### BRIEF
Your response is a verbatim copy of the listing, stripped of its images.

- - - -

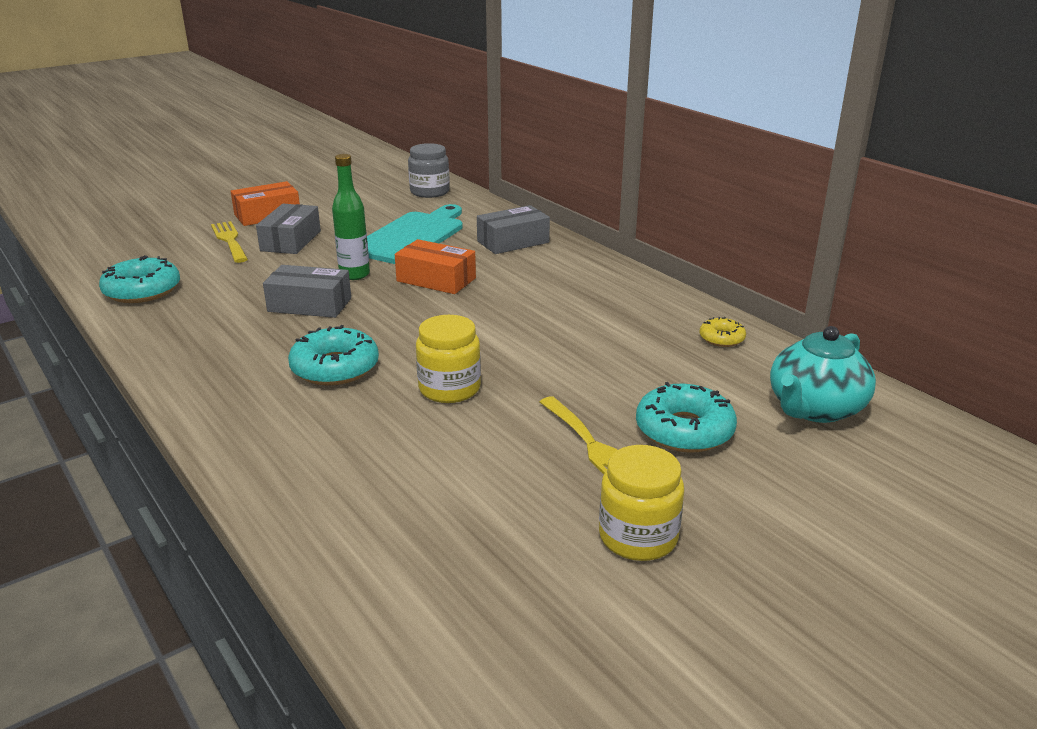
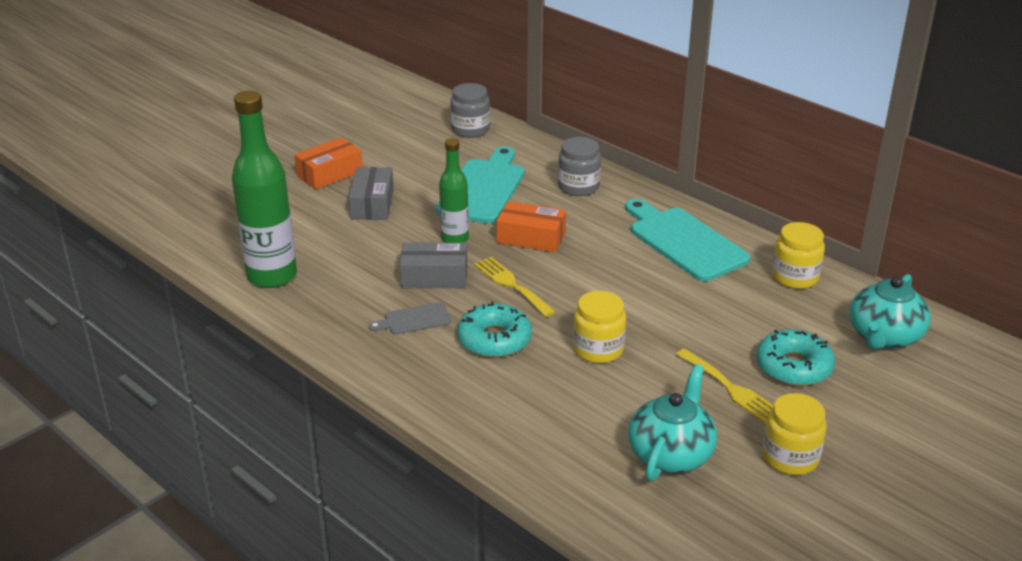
camera: 10 degrees left, 5 degrees up
(142, 291) = (272, 276): turquoise donut -> green bottle
(229, 240) = (313, 208): yellow fork -> yellow fork (511, 285)
(259, 341) = (414, 320): none -> grey cutting board
(477, 514) = (671, 454): none -> turquoise teapot
(513, 242) = (578, 187): grey box -> grey jar
(604, 296) = (684, 242): none -> turquoise cutting board
(721, 338) = (795, 277): yellow donut -> yellow jar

- - - -

### REPLY TO THE TASK
camera: 10 degrees left, 5 degrees up
(142, 291) = (272, 276): turquoise donut -> green bottle
(229, 240) = (313, 208): yellow fork -> yellow fork (511, 285)
(259, 341) = (414, 320): none -> grey cutting board
(477, 514) = (671, 454): none -> turquoise teapot
(513, 242) = (578, 187): grey box -> grey jar
(604, 296) = (684, 242): none -> turquoise cutting board
(721, 338) = (795, 277): yellow donut -> yellow jar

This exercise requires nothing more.